WHAT THE TASK REQUIRES | What does the data read, word for word, from the line containing "black 1x1 brick" through its final line? Give those lines only.

Scene difference descriptions |
%%
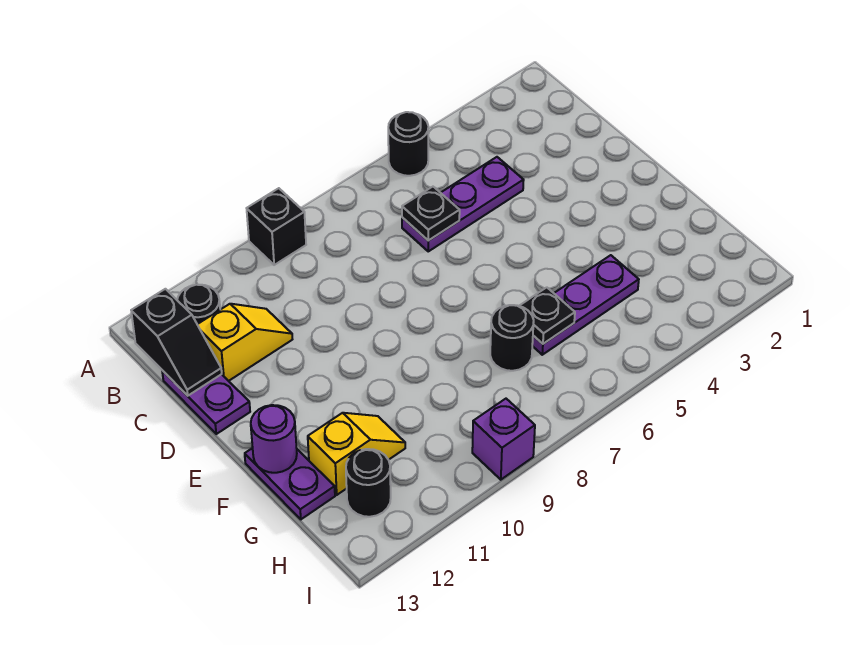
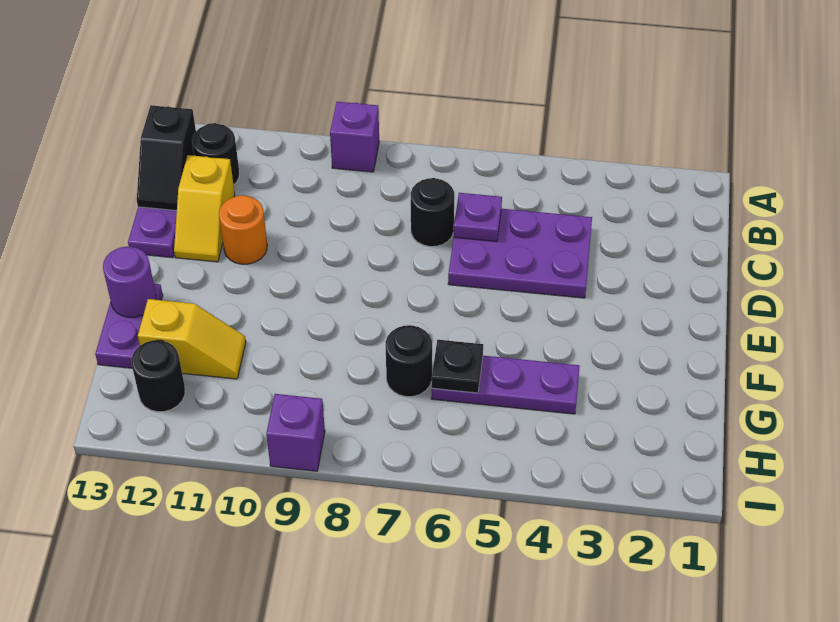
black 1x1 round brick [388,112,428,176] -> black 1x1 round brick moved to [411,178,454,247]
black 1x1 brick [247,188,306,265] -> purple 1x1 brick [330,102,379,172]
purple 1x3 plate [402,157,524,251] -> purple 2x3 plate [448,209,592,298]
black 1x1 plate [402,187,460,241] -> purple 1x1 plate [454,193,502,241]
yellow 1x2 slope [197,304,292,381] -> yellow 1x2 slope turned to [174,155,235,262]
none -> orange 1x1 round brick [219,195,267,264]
%%
WRITTEN SOLUTION |
black 1x1 brick [247,188,306,265] -> purple 1x1 brick [330,102,379,172]
purple 1x3 plate [402,157,524,251] -> purple 2x3 plate [448,209,592,298]
black 1x1 plate [402,187,460,241] -> purple 1x1 plate [454,193,502,241]
yellow 1x2 slope [197,304,292,381] -> yellow 1x2 slope turned to [174,155,235,262]
none -> orange 1x1 round brick [219,195,267,264]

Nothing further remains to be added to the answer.